- Opening Delimiter -

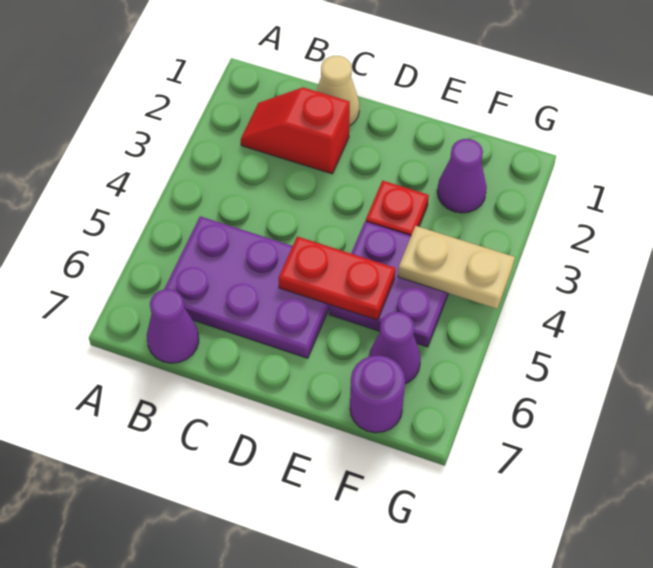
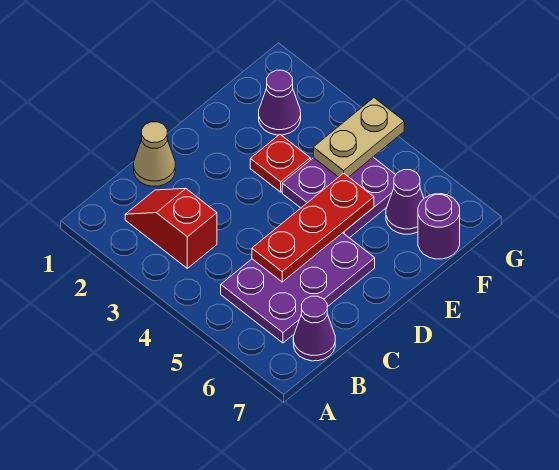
red slope B2:C2 level 1 top C -> red slope B2:B3 level 1 top 3
red plate D5:E5 level 2 -> red plate C5:E5 level 2

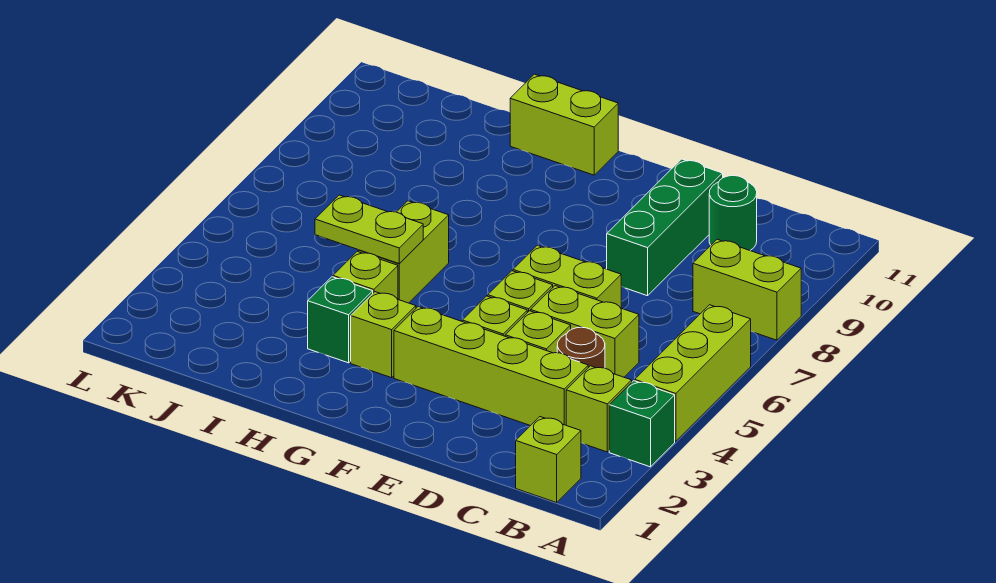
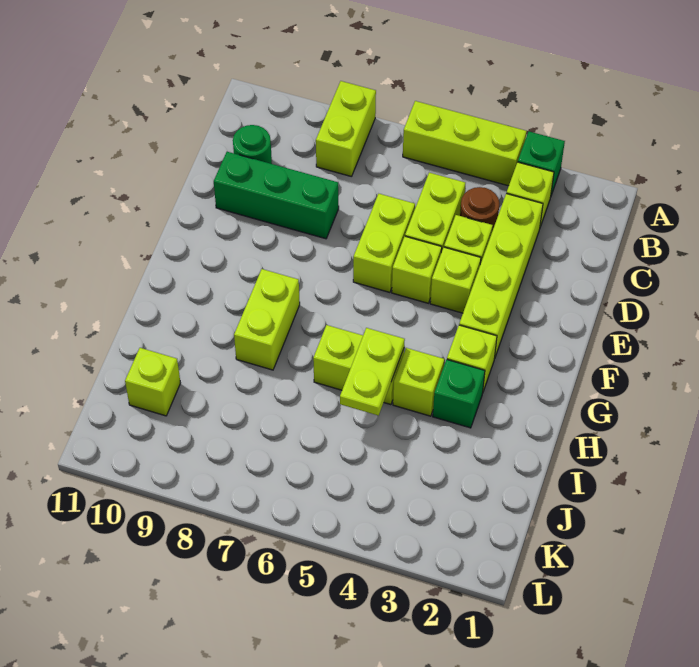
lime brick B1 level 1 -> lime brick J10 level 1
lime brick G11:H11 level 1 -> lime brick G8:H8 level 1

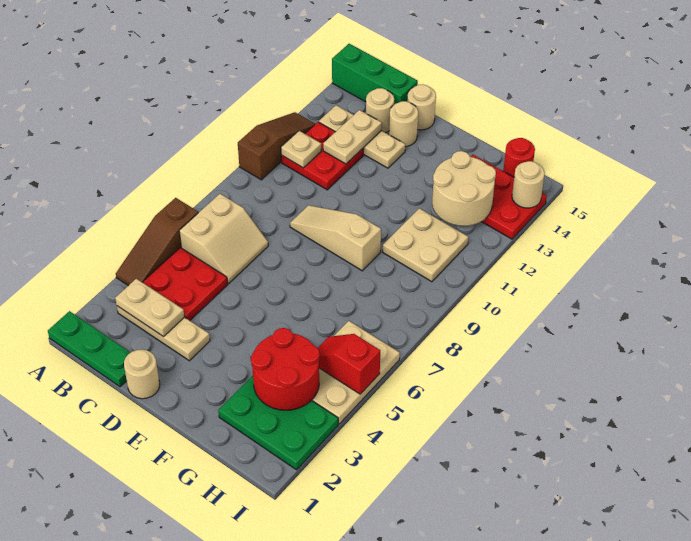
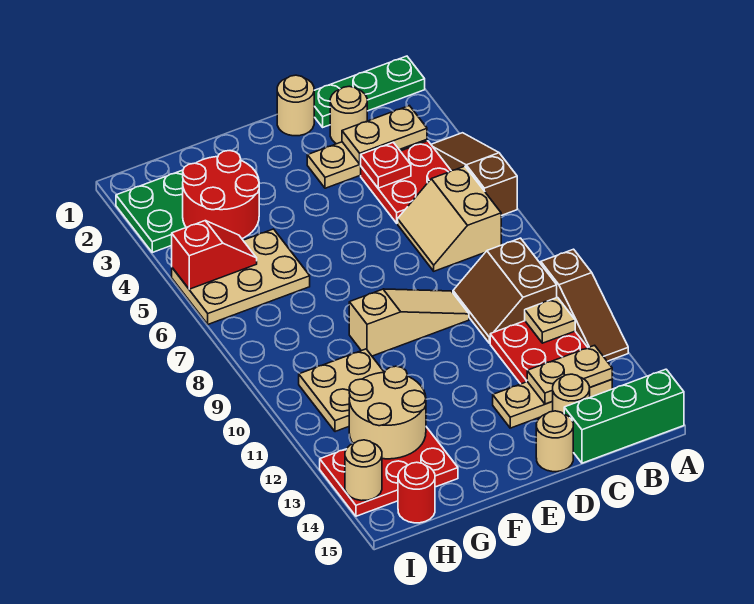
none -> brown slope B9:C10 level 1 top B
none -> red plate C4 level 2
tan plate C12:C13 level 2 -> tan plate B13:C13 level 2
tan round brick D14 level 1 -> tan round brick C2 level 1
tan plate H4:I6 level 1 -> tan plate G5:I6 level 1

- Closing Delimiter -

AIM OF THE EXERCISE: Please repeat the data verbatim and leave the pictures out of your copy.

COMPLETED EXERCISE:
red slope B2:C2 level 1 top C -> red slope B2:B3 level 1 top 3
red plate D5:E5 level 2 -> red plate C5:E5 level 2

lime brick B1 level 1 -> lime brick J10 level 1
lime brick G11:H11 level 1 -> lime brick G8:H8 level 1

none -> brown slope B9:C10 level 1 top B
none -> red plate C4 level 2
tan plate C12:C13 level 2 -> tan plate B13:C13 level 2
tan round brick D14 level 1 -> tan round brick C2 level 1
tan plate H4:I6 level 1 -> tan plate G5:I6 level 1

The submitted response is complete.